=== Begin Enclosure ===

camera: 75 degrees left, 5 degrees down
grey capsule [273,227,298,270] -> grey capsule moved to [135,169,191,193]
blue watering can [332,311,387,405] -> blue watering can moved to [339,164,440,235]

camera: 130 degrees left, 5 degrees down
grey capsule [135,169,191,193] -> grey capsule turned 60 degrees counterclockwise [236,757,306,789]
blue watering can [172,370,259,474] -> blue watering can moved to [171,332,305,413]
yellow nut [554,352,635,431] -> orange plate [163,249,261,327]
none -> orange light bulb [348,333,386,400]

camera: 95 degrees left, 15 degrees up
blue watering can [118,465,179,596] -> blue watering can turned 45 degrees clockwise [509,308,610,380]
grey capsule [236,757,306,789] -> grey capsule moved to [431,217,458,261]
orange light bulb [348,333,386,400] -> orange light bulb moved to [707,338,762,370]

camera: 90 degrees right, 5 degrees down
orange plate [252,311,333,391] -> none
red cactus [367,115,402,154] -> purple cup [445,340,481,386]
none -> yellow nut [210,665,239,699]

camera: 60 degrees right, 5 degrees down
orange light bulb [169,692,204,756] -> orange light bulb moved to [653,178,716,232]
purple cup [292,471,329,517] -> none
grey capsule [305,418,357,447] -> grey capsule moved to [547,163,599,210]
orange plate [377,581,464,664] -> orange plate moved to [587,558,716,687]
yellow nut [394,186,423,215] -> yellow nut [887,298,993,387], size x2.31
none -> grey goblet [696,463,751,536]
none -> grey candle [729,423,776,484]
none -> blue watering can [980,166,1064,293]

=== End Enclosure ===
=== Begin Enclosure ===

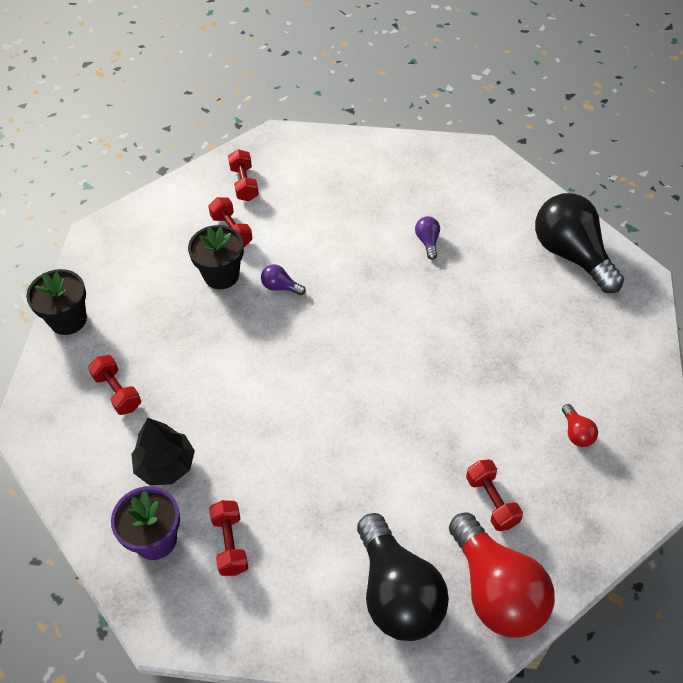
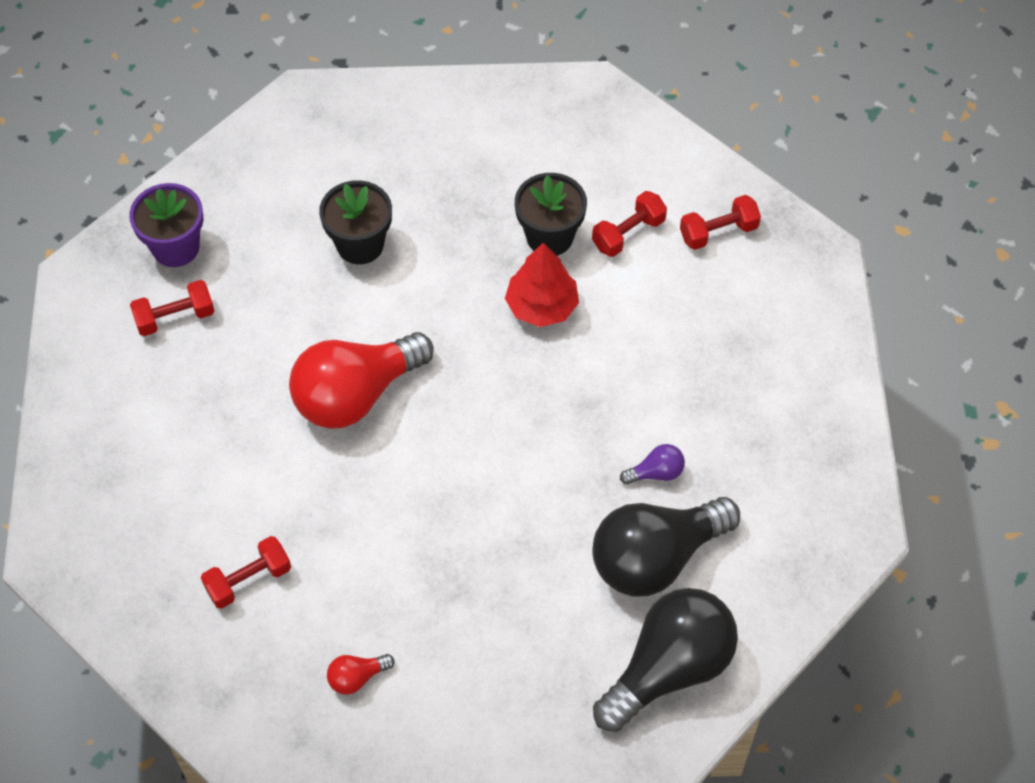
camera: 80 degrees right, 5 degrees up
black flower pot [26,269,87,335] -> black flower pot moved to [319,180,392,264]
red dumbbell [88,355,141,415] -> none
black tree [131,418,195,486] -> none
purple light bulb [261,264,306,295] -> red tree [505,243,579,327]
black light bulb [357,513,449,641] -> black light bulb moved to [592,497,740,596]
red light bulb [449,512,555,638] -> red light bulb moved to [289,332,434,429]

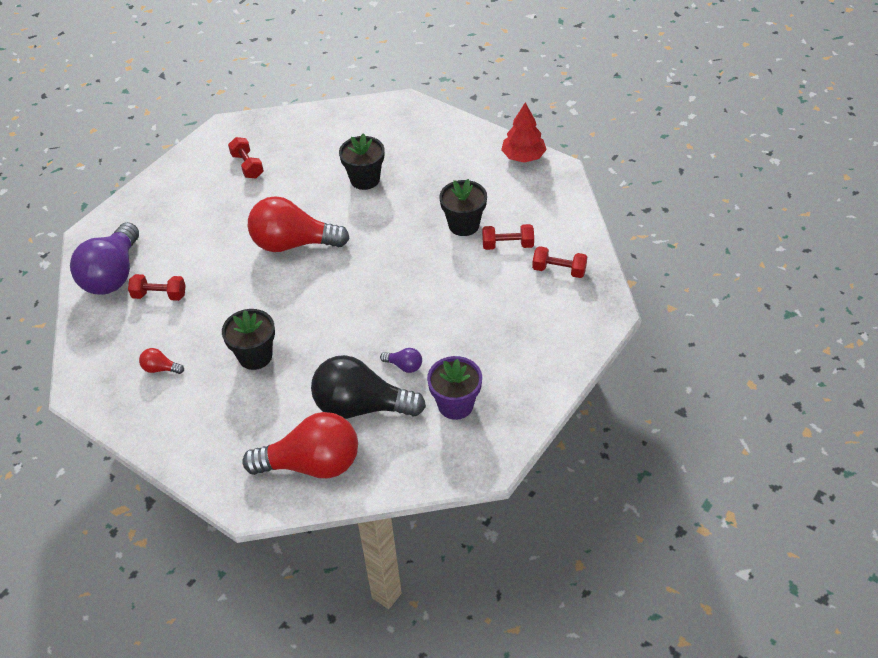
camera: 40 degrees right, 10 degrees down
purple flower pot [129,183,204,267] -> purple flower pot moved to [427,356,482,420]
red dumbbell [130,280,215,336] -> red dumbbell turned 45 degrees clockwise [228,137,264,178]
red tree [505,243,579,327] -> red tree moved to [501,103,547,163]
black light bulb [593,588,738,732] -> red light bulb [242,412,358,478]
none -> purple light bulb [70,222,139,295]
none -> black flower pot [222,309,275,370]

=== End Enclosure ===

Required work →
Begin with the line above that has "orange plate [377,581,464,664]" and continue through the line that has "none -> blue watering can [980,166,1064,293]", setting each one down exactly. Stop there.

Solved problem →
orange plate [377,581,464,664] -> orange plate moved to [587,558,716,687]
yellow nut [394,186,423,215] -> yellow nut [887,298,993,387], size x2.31
none -> grey goblet [696,463,751,536]
none -> grey candle [729,423,776,484]
none -> blue watering can [980,166,1064,293]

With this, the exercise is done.